» **Your instructions**
Look through the data below and say how many of its lines contain "none", adding nothing else.

» **Provided material**
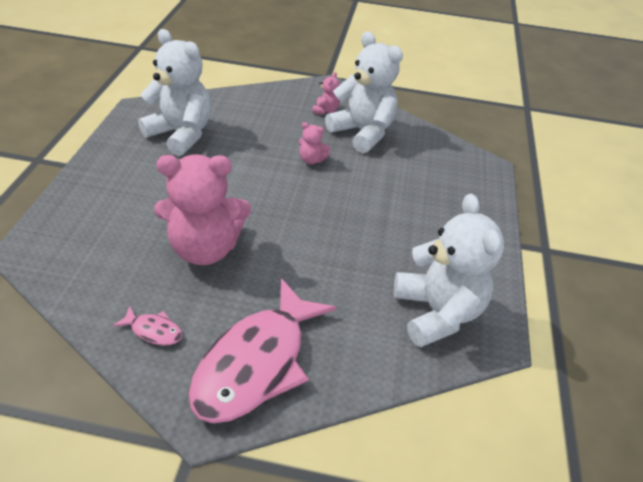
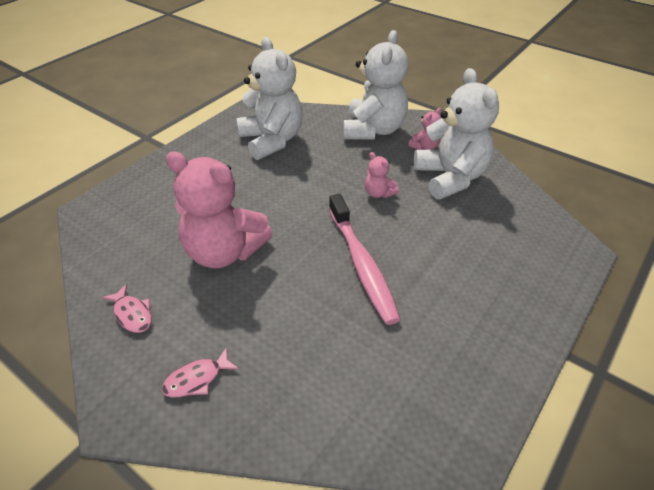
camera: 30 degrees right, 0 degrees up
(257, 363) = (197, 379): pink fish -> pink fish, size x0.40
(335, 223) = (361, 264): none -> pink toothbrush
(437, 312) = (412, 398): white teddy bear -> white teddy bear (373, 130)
* * *
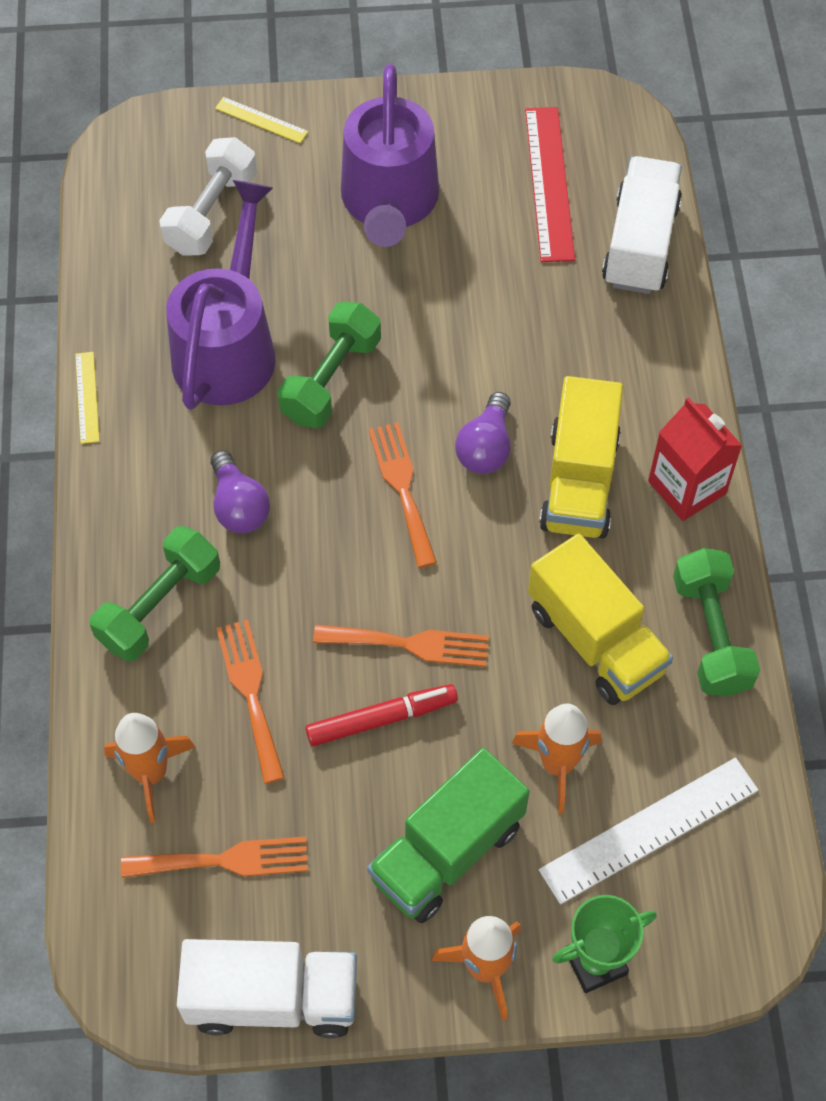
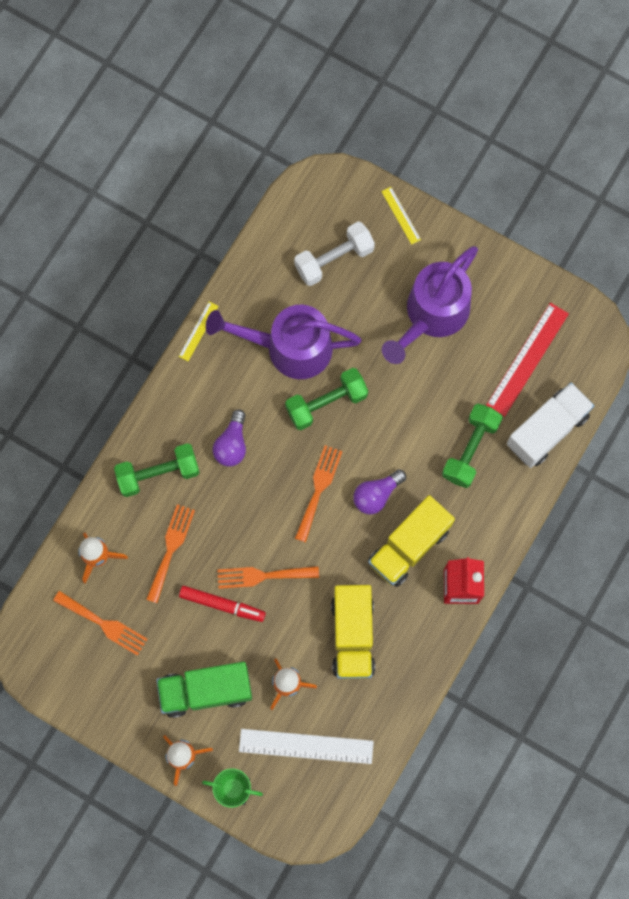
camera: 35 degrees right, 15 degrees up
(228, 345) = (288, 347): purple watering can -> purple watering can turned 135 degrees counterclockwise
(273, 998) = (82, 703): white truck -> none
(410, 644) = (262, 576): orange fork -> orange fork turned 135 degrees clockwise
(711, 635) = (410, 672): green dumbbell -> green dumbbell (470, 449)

» **Reply**
2